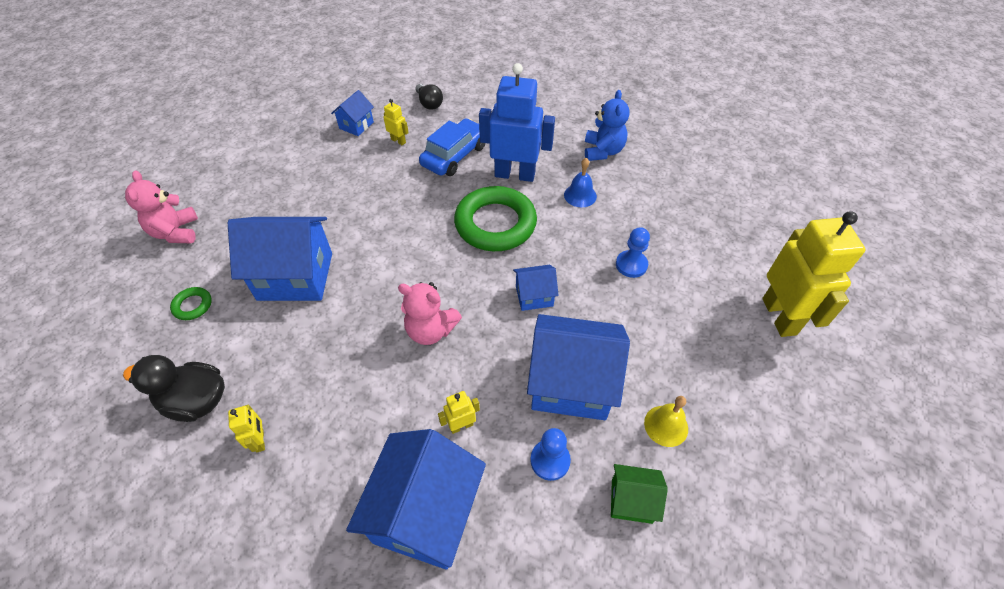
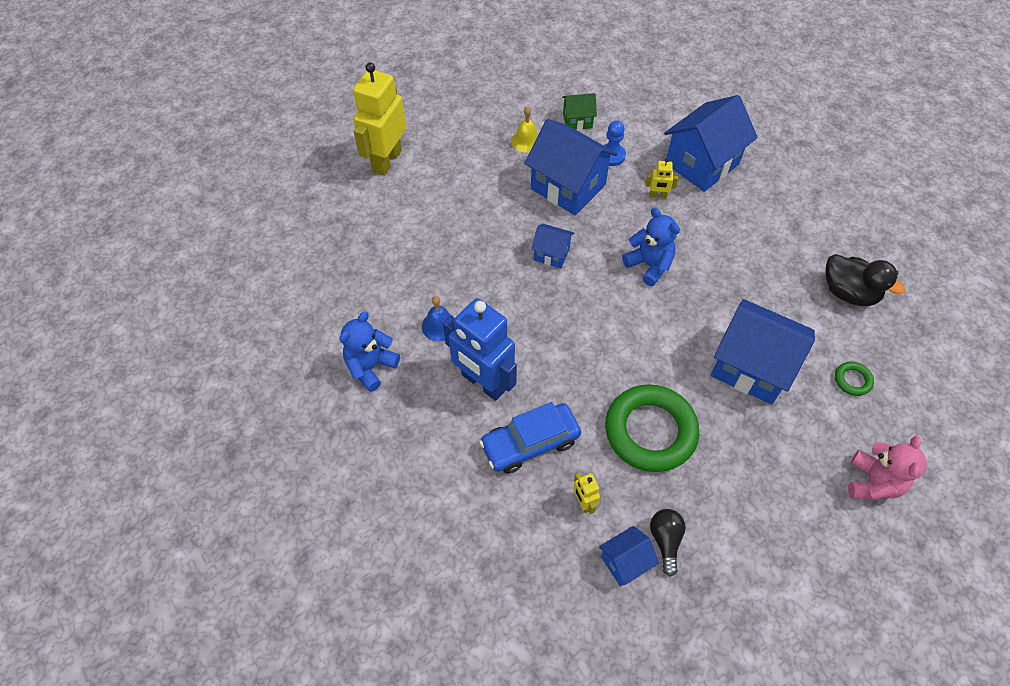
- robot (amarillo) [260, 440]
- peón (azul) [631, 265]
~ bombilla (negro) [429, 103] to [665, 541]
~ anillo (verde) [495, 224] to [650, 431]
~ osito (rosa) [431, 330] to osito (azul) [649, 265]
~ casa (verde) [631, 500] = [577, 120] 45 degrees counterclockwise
══════════════════════════════
Could you restate every record above word for word, dropping the pictures?

- robot (amarillo) [260, 440]
- peón (azul) [631, 265]
~ bombilla (negro) [429, 103] to [665, 541]
~ anillo (verde) [495, 224] to [650, 431]
~ osito (rosa) [431, 330] to osito (azul) [649, 265]
~ casa (verde) [631, 500] = [577, 120] 45 degrees counterclockwise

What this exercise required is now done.